Data to process:
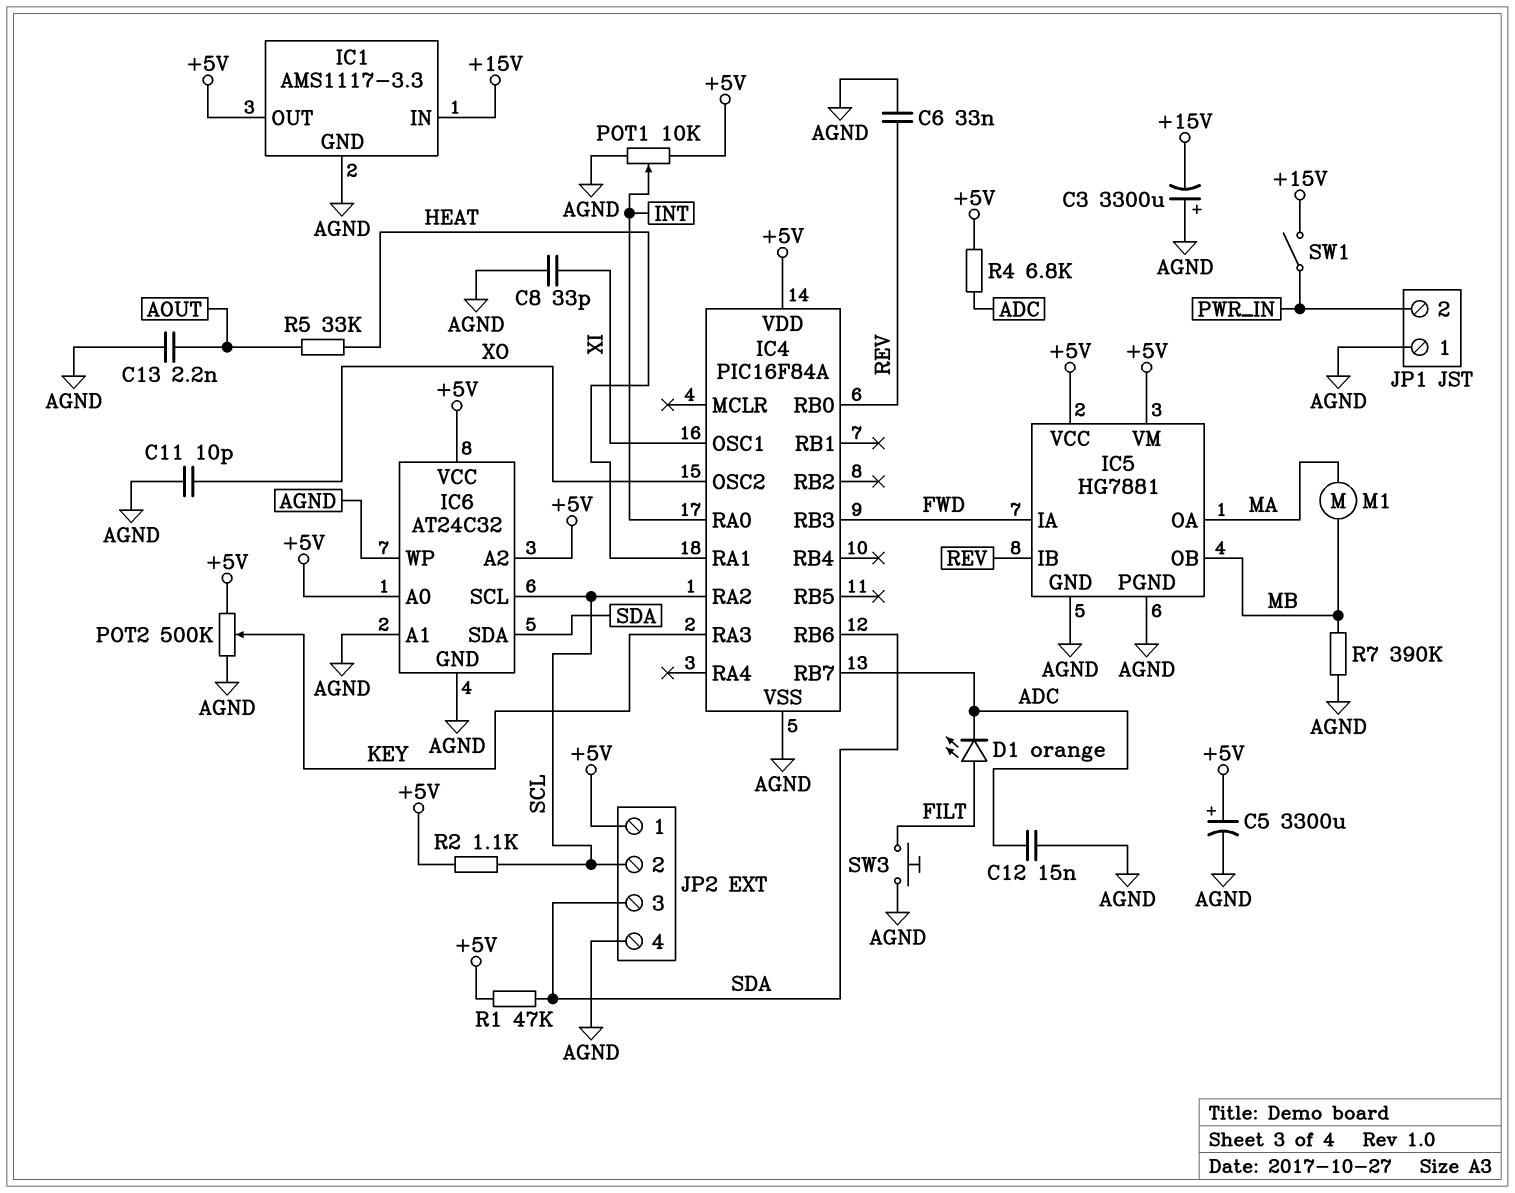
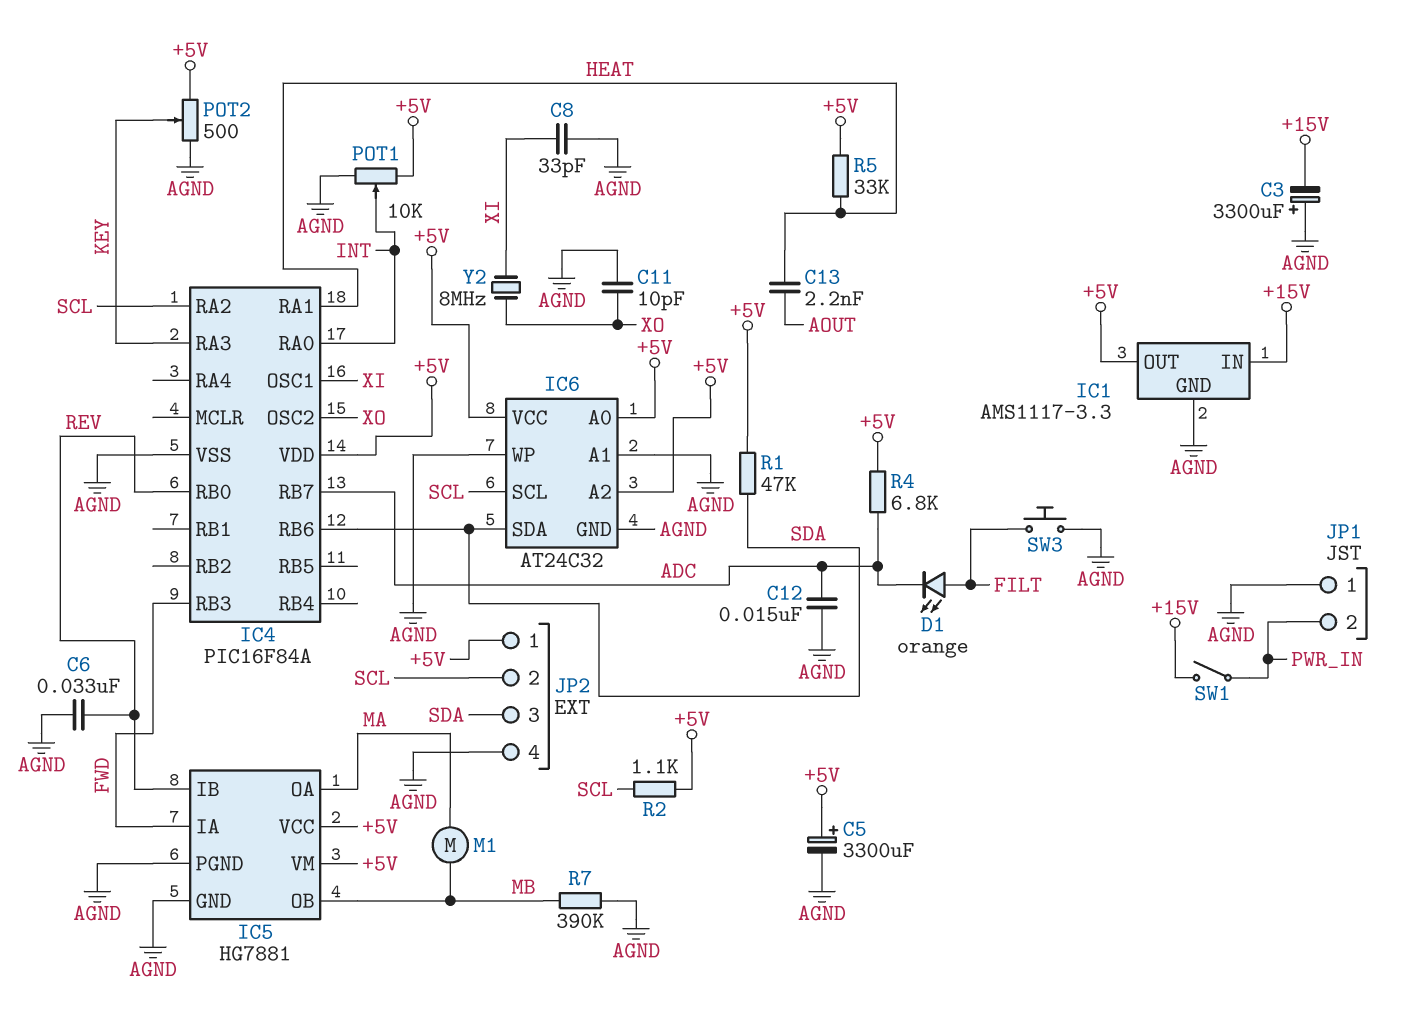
C13: 2.2nF (AGND, AOUT) -> 2.2nF (AOUT, HEAT)
POT2: 500k (+5V, AGND, wiper KEY) -> 500 (+5V, AGND, wiper KEY)
R5: 33k (AOUT, HEAT) -> 33k (+5V, HEAT)
Y2: none -> 8MHz (XI, XO)

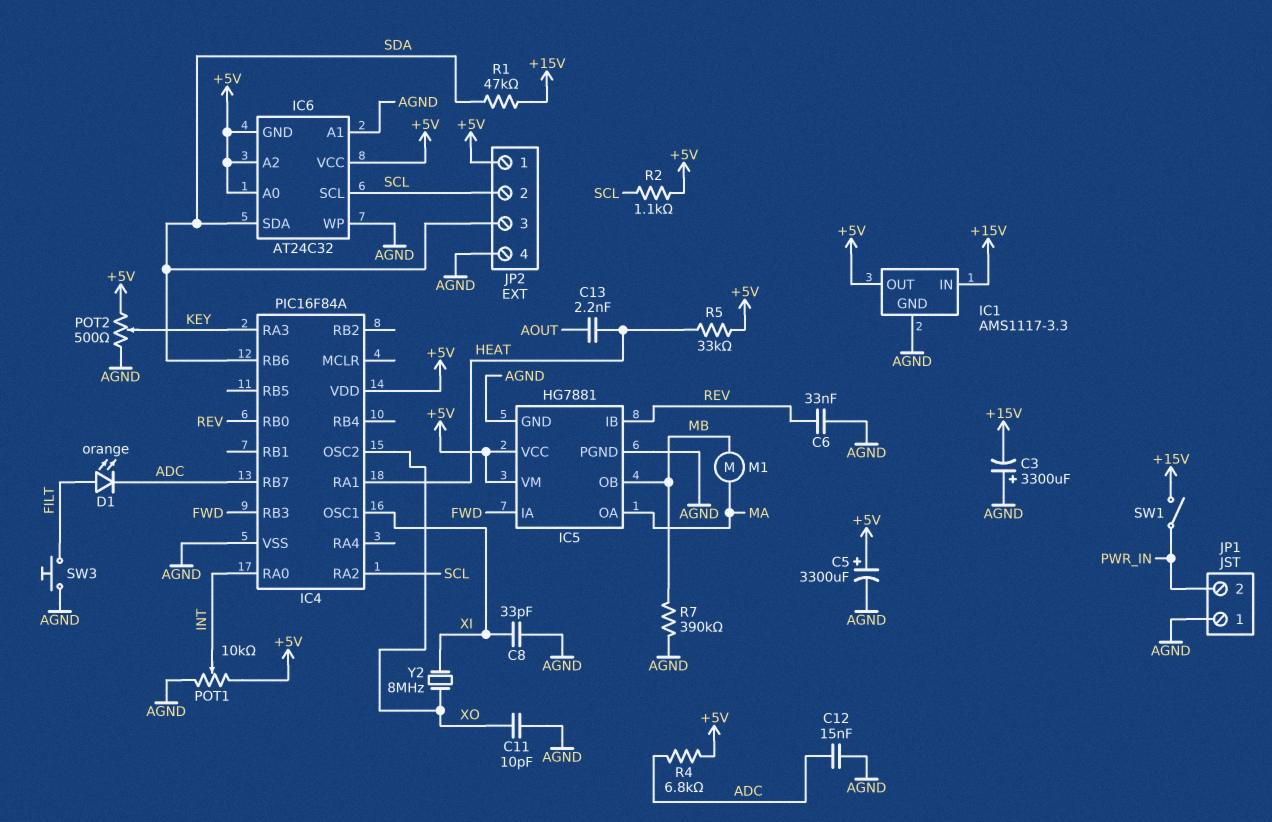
IC6 pin GND: AGND -> +5V
R1: 47k (+5V, SDA) -> 47k (+15V, SDA)

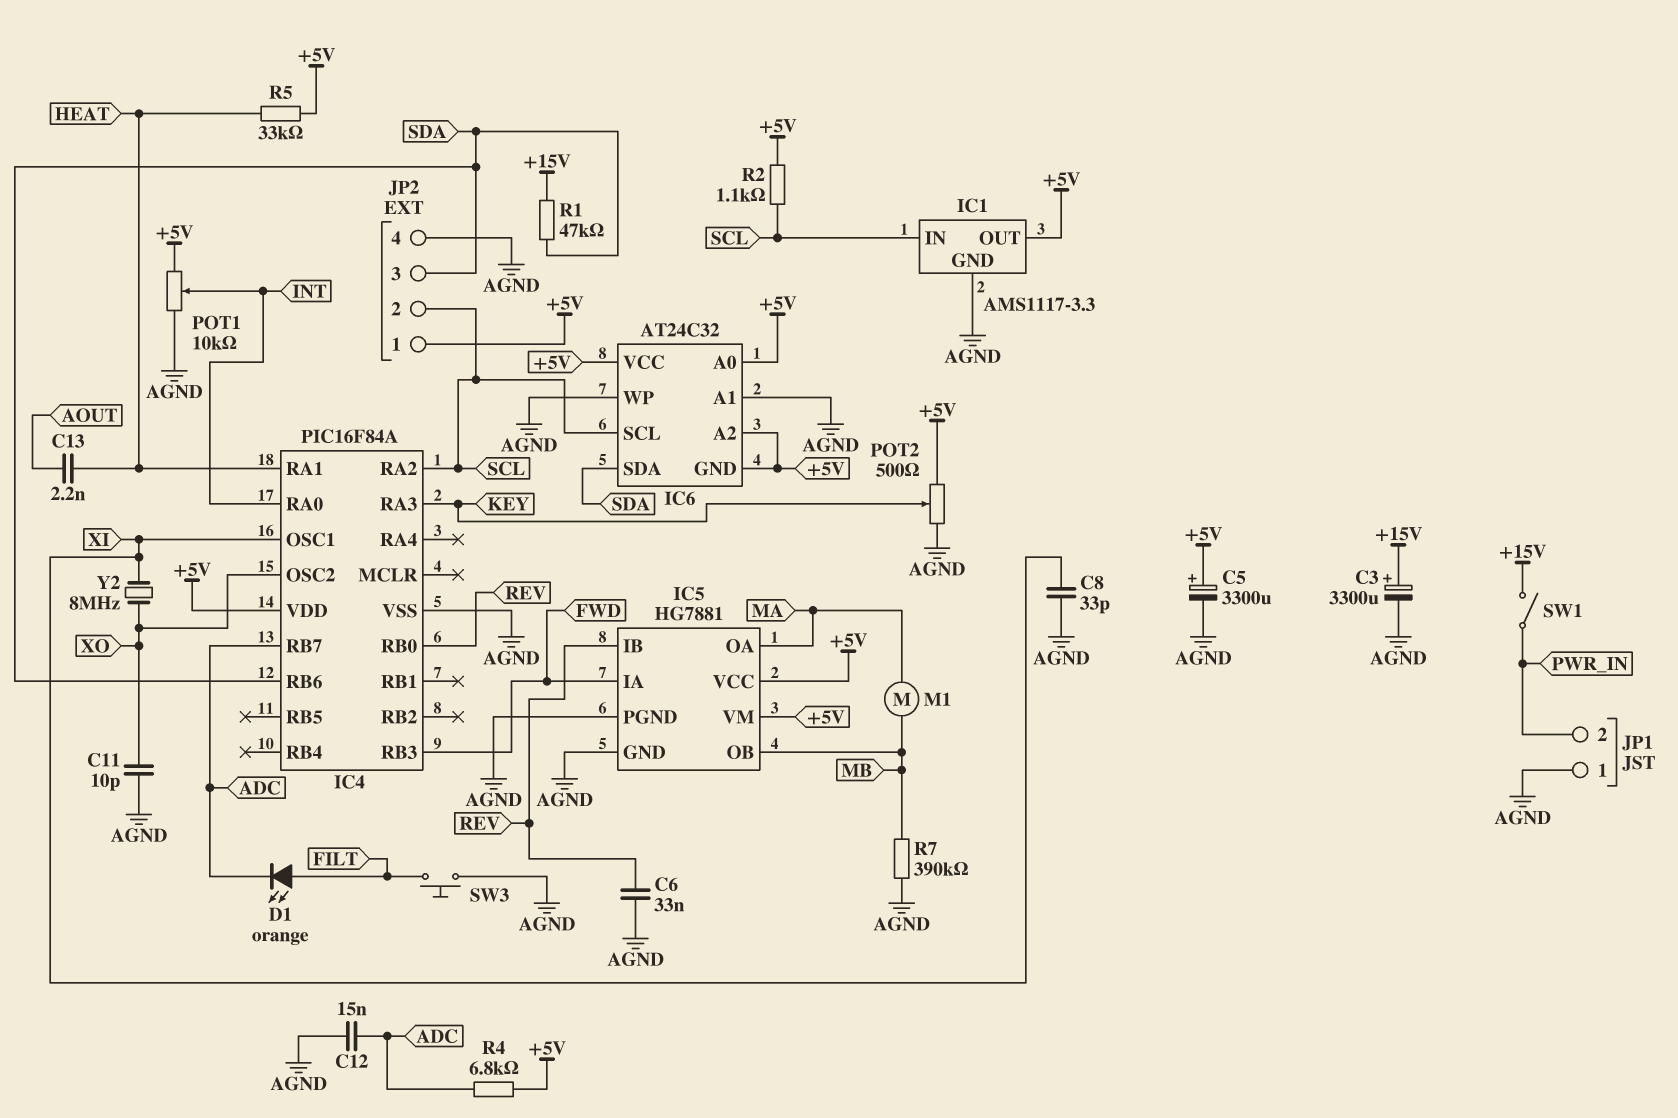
C3: 3300uF (plus AGND, minus +15V) -> 3300uF (plus +15V, minus AGND)
IC1 pin IN: +15V -> SCL

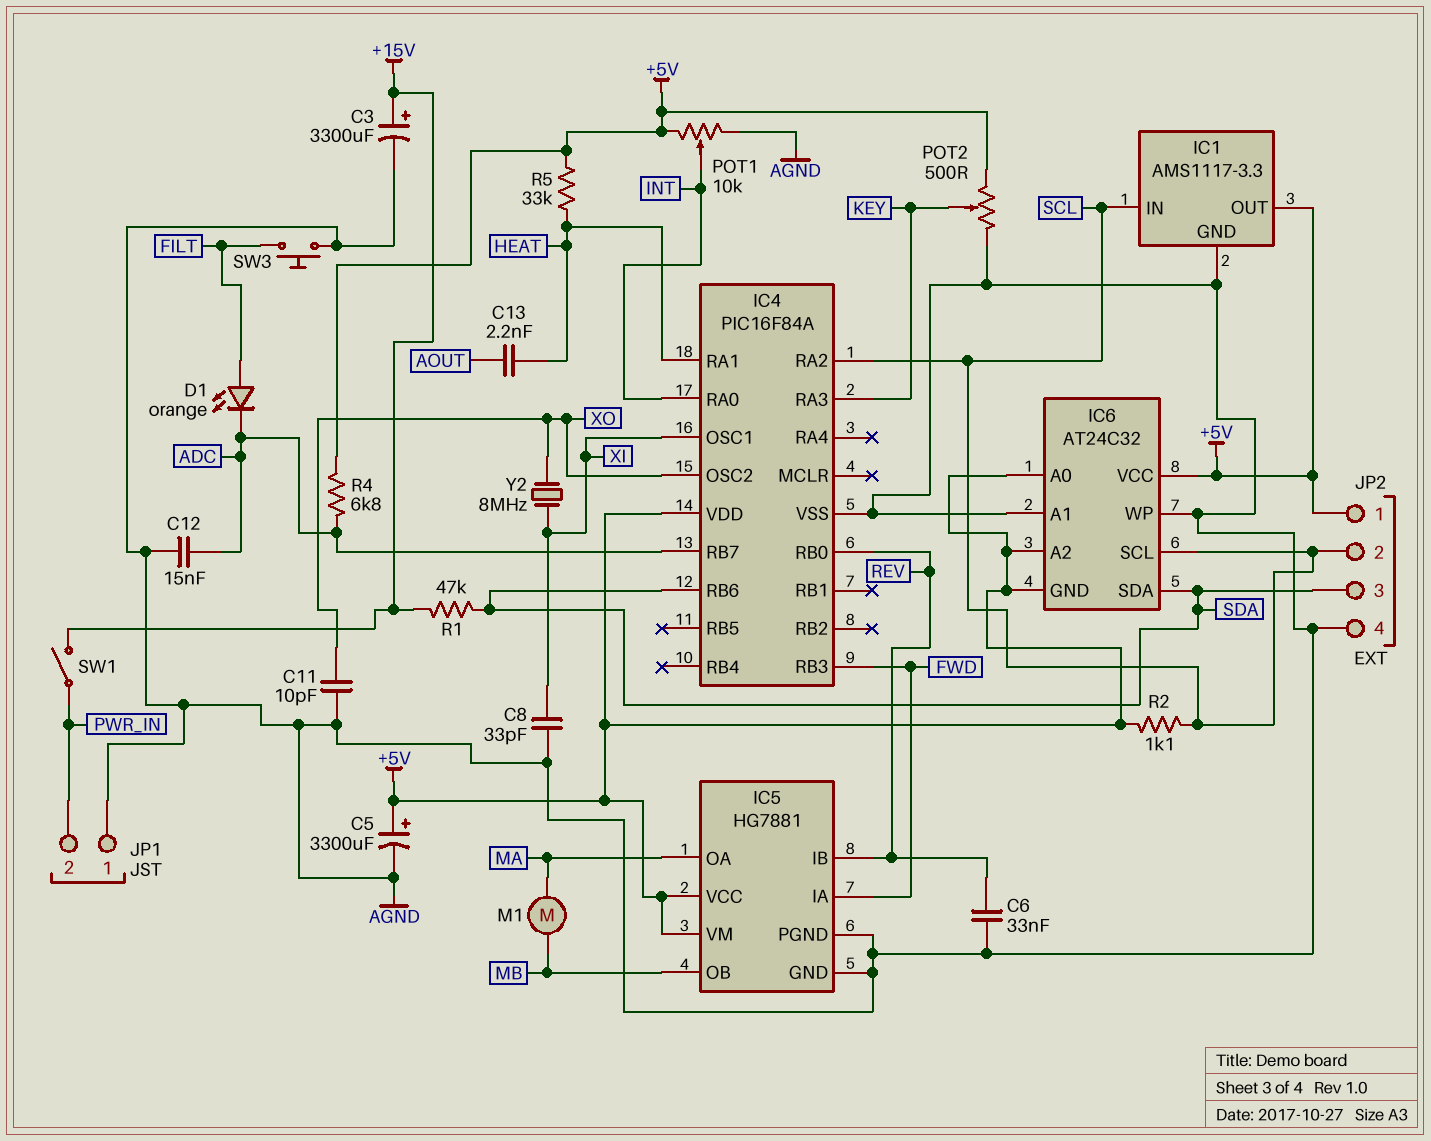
R7: 390k (AGND, MB) -> none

Problem statement: Output the whole listing exactly. Pictures stay out.

Exercise output:
C13: 2.2nF (AGND, AOUT) -> 2.2nF (AOUT, HEAT)
POT2: 500k (+5V, AGND, wiper KEY) -> 500 (+5V, AGND, wiper KEY)
R5: 33k (AOUT, HEAT) -> 33k (+5V, HEAT)
Y2: none -> 8MHz (XI, XO)

IC6 pin GND: AGND -> +5V
R1: 47k (+5V, SDA) -> 47k (+15V, SDA)

C3: 3300uF (plus AGND, minus +15V) -> 3300uF (plus +15V, minus AGND)
IC1 pin IN: +15V -> SCL

R7: 390k (AGND, MB) -> none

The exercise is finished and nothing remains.